--- START OF Dataset ---
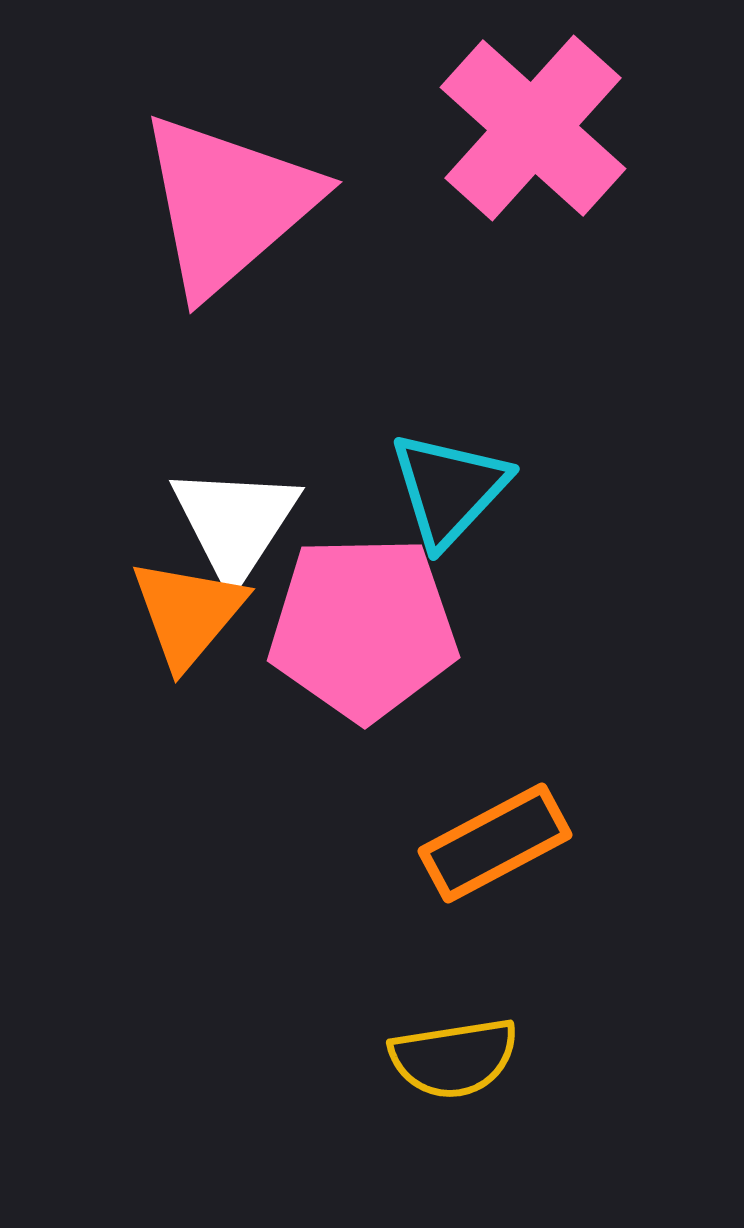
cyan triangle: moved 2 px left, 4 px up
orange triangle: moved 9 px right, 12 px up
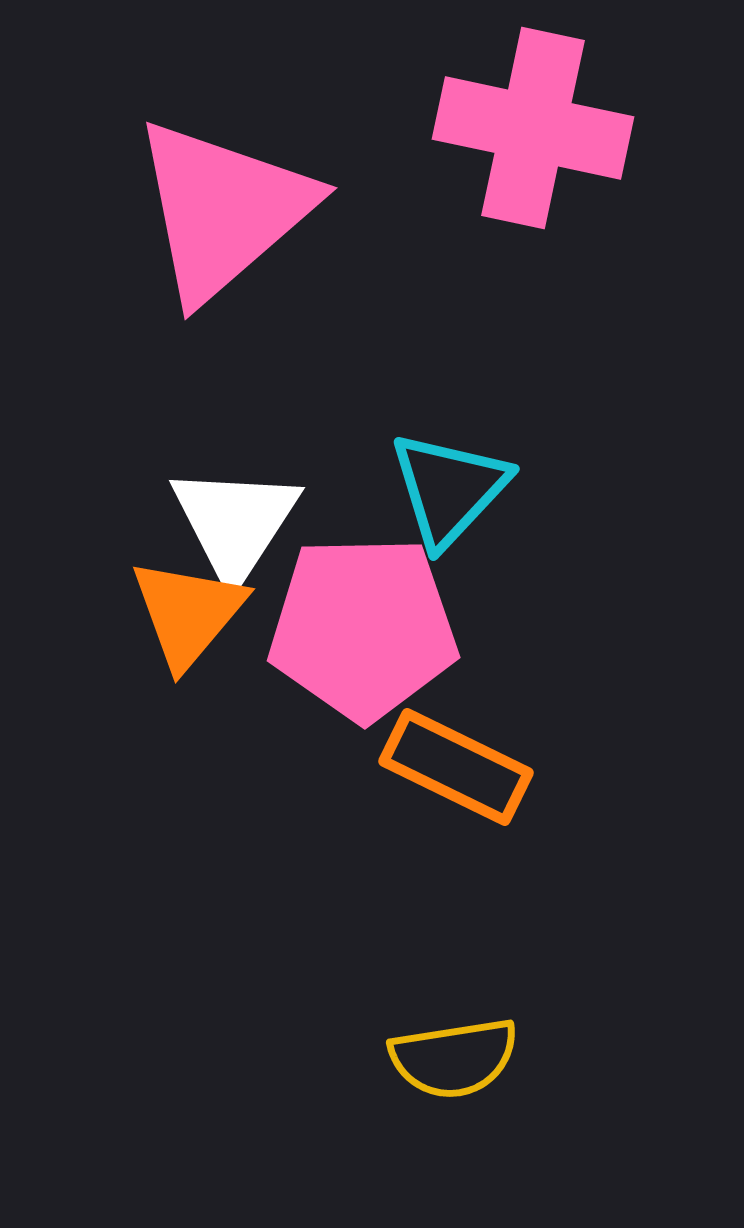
pink cross: rotated 30 degrees counterclockwise
pink triangle: moved 5 px left, 6 px down
orange rectangle: moved 39 px left, 76 px up; rotated 54 degrees clockwise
--- END OF Dataset ---
__Work to do__: Reproduce every line of the records above without changing a word, and leave the pictures out of your copy.

__Finished exercise__:
cyan triangle: moved 2 px left, 4 px up
orange triangle: moved 9 px right, 12 px up
pink cross: rotated 30 degrees counterclockwise
pink triangle: moved 5 px left, 6 px down
orange rectangle: moved 39 px left, 76 px up; rotated 54 degrees clockwise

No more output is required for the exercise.